◆ AIM OF THE TASK:
Give again the lines from the line with "red phone: 2 -> 5" to the last line of the records, exactly and in full. Do not carry over any pictures.

GIVEN RECORDS: Begin

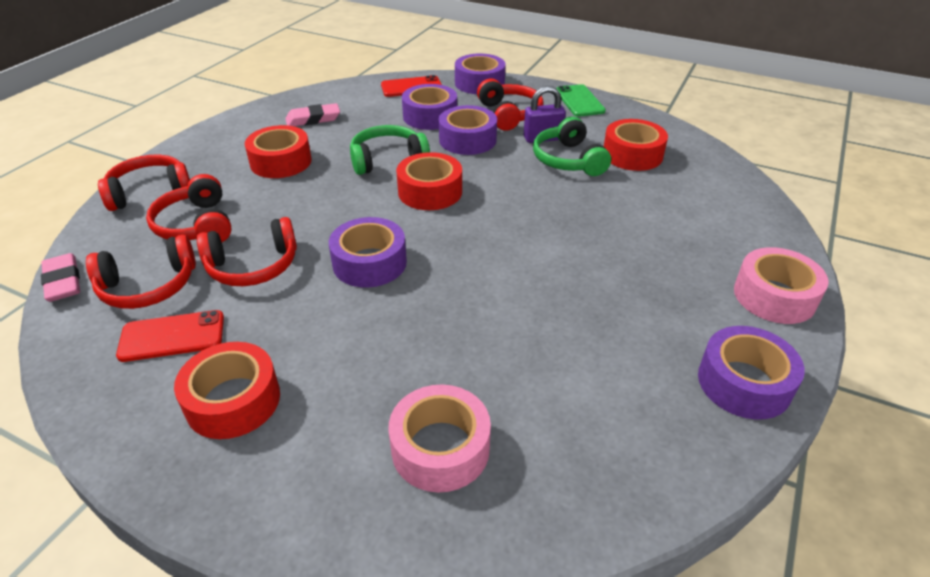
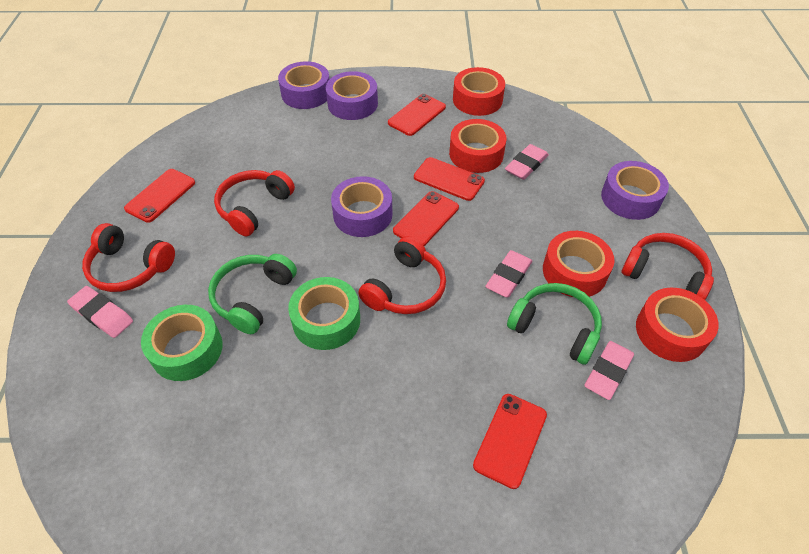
green phone: 1 -> 0
green tape: 0 -> 2
pink eraser: 2 -> 4
pink tape: 2 -> 0
purple padlock: 1 -> 0
purple tape: 5 -> 4
red headphones: 5 -> 4
red phone: 2 -> 5

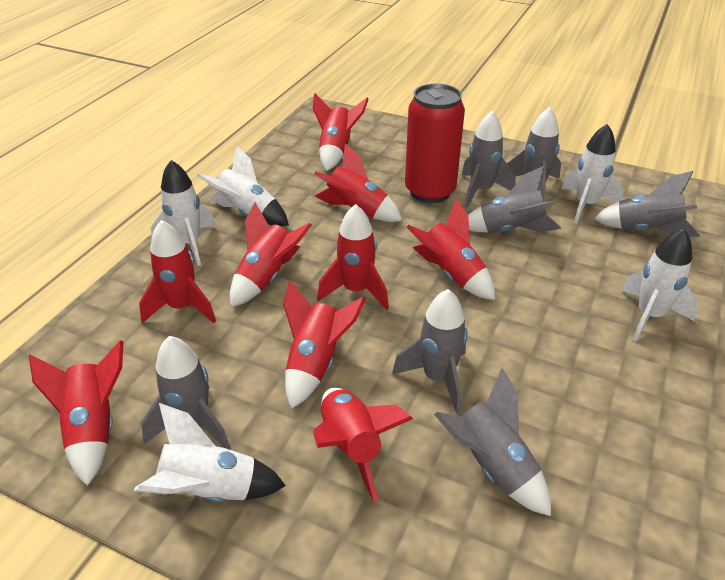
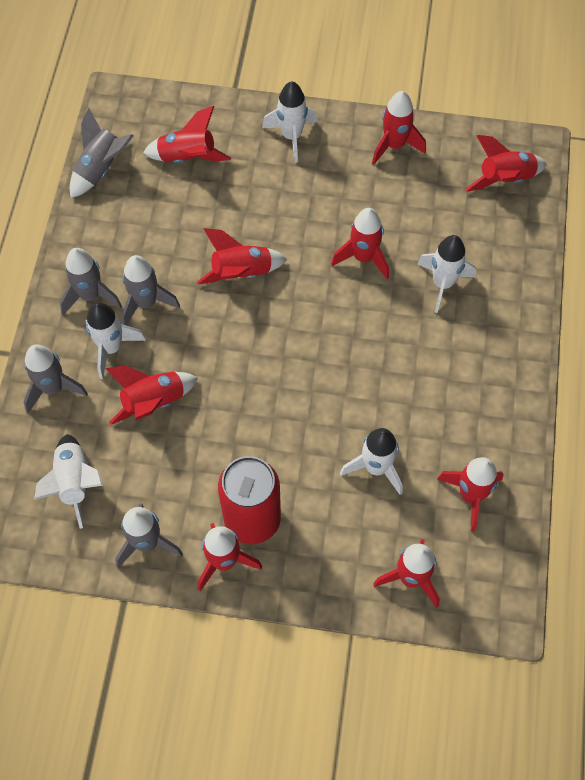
grey rocket: 7 -> 5

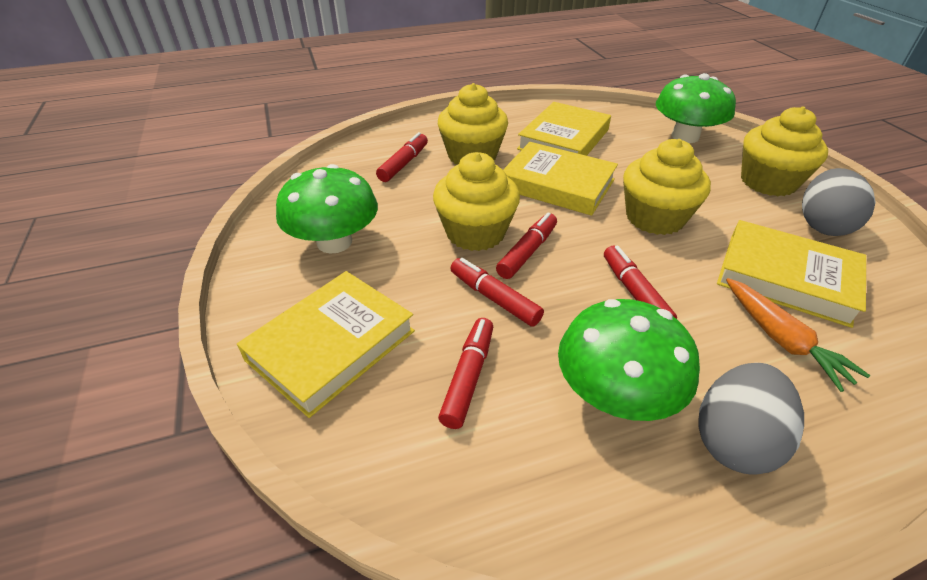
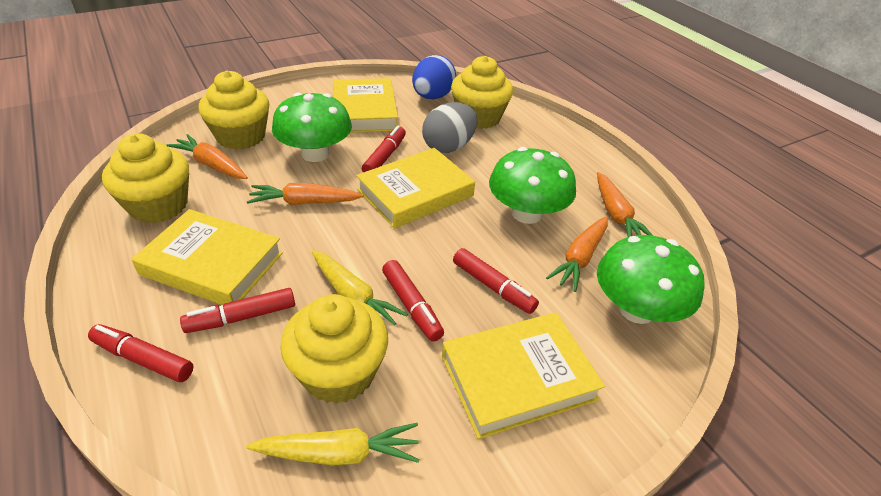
blue egg: 0 -> 1
grey egg: 2 -> 1
orange carrot: 1 -> 4
yellow carrot: 0 -> 2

GIVEN RECORDS: End

◆ TASK ANSWER:
red phone: 2 -> 5

grey rocket: 7 -> 5

blue egg: 0 -> 1
grey egg: 2 -> 1
orange carrot: 1 -> 4
yellow carrot: 0 -> 2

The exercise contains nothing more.